Your answer must be an exact copy of the records below, with every picture left out.
══ Records shown
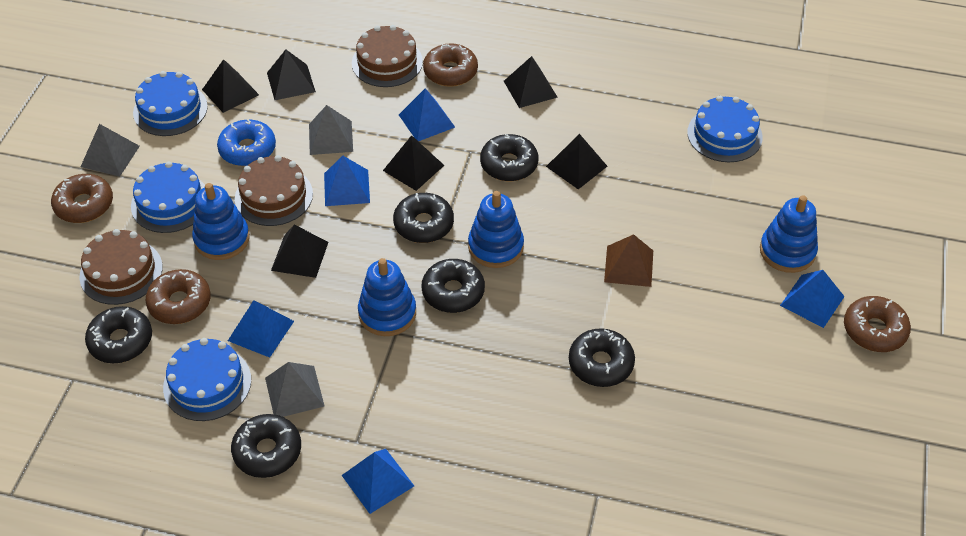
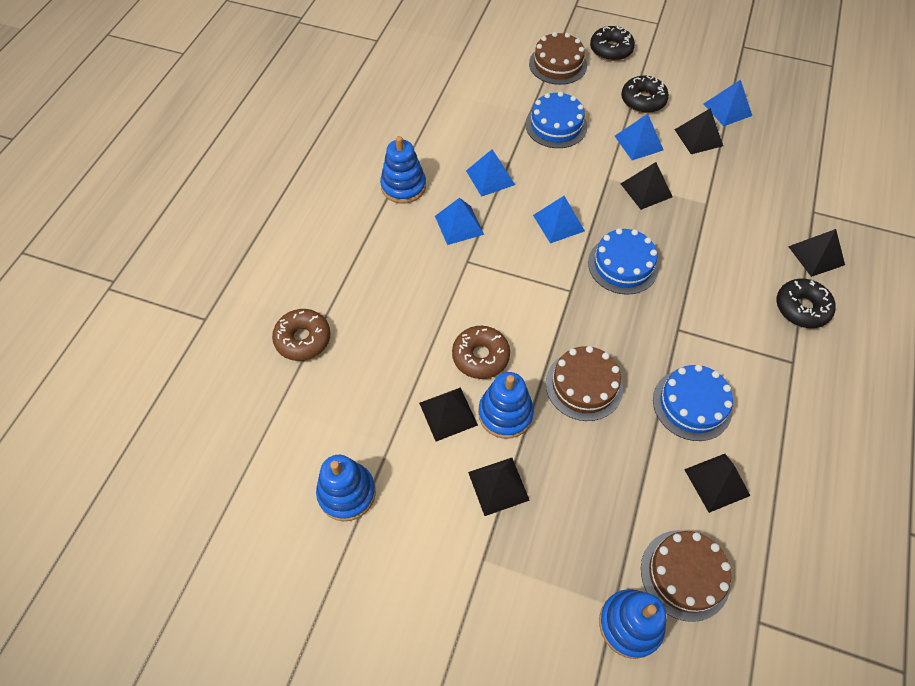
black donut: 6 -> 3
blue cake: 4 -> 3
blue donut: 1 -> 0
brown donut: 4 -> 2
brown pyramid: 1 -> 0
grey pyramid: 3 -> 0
════
§ Response area:
black donut: 6 -> 3
blue cake: 4 -> 3
blue donut: 1 -> 0
brown donut: 4 -> 2
brown pyramid: 1 -> 0
grey pyramid: 3 -> 0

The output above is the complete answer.